**PROBLEM**
Copy, exactly and without additions, every line in the records below from the one holding "purple triangle: (682, 595)" through the one holding "gray line: (673, 829) -> (536, 662), moved", both ends included.

**THE RECORDS**

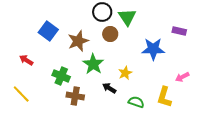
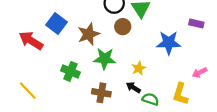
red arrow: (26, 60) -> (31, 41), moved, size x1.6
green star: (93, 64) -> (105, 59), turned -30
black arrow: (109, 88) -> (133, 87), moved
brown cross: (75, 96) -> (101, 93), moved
* * *
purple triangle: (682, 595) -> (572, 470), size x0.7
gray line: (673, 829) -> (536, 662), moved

**OUTPUT FOR THIS TASK**
purple triangle: (682, 595) -> (572, 470), size x0.7
gray line: (673, 829) -> (536, 662), moved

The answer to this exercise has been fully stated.